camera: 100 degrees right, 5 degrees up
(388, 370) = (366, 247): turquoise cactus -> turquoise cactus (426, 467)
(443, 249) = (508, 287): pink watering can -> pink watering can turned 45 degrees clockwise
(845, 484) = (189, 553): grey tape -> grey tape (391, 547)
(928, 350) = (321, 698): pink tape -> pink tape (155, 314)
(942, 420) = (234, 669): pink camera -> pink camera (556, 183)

---

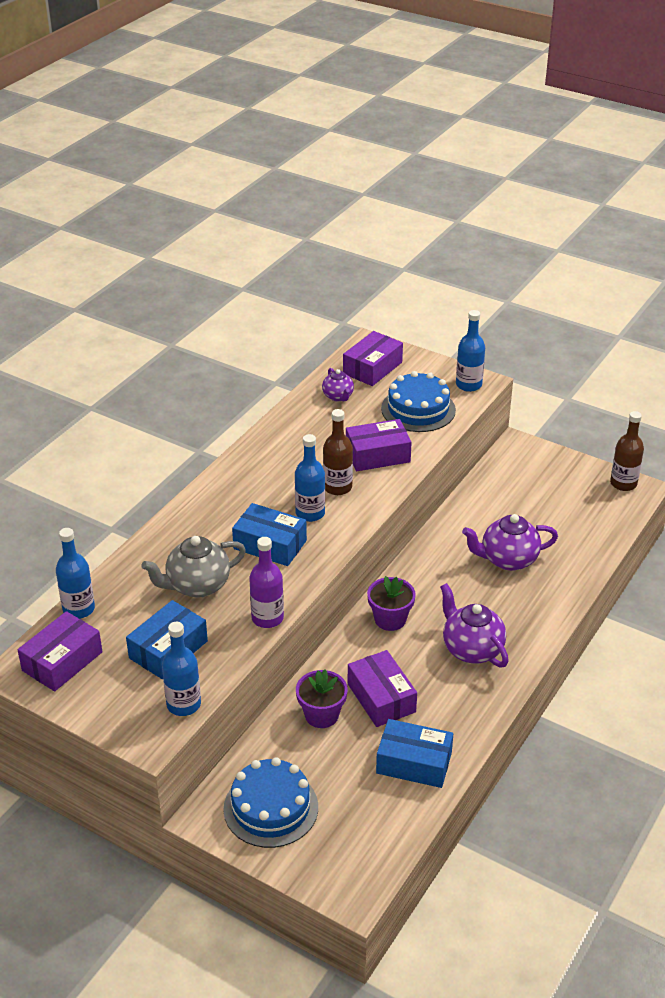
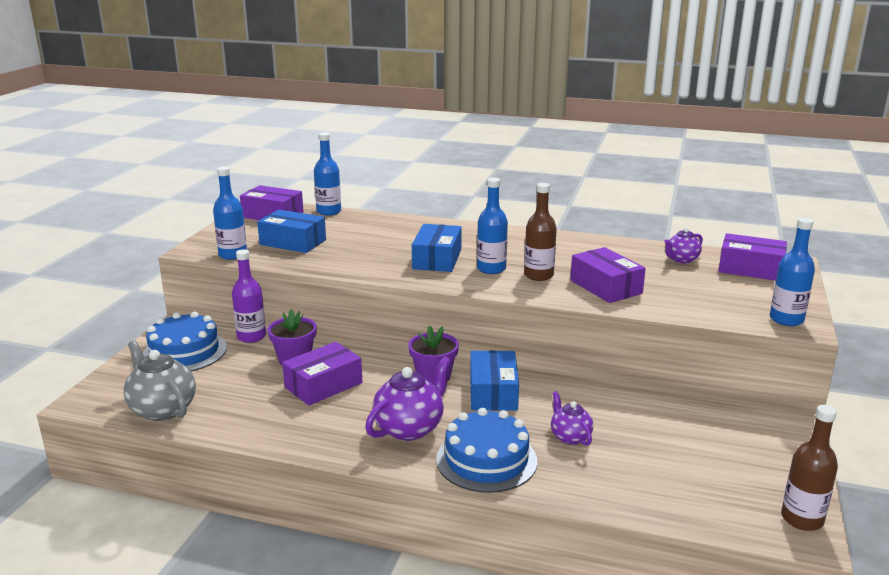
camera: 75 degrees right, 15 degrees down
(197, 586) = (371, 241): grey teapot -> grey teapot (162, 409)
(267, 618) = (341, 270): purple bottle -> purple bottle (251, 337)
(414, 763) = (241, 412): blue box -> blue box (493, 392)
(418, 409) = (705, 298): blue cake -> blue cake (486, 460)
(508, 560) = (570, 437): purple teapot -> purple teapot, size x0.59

**ASSIGNMENT:** Which lines run from the one holding "camera: 100 degrees right, 5 degrees up" through the one holding "(942, 420) = (234, 669): pink" in the records above? Repeat them exactly, both included, and nothing more.

**OUTPUT OF THE TASK:**
camera: 100 degrees right, 5 degrees up
(388, 370) = (366, 247): turquoise cactus -> turquoise cactus (426, 467)
(443, 249) = (508, 287): pink watering can -> pink watering can turned 45 degrees clockwise
(845, 484) = (189, 553): grey tape -> grey tape (391, 547)
(928, 350) = (321, 698): pink tape -> pink tape (155, 314)
(942, 420) = (234, 669): pink camera -> pink camera (556, 183)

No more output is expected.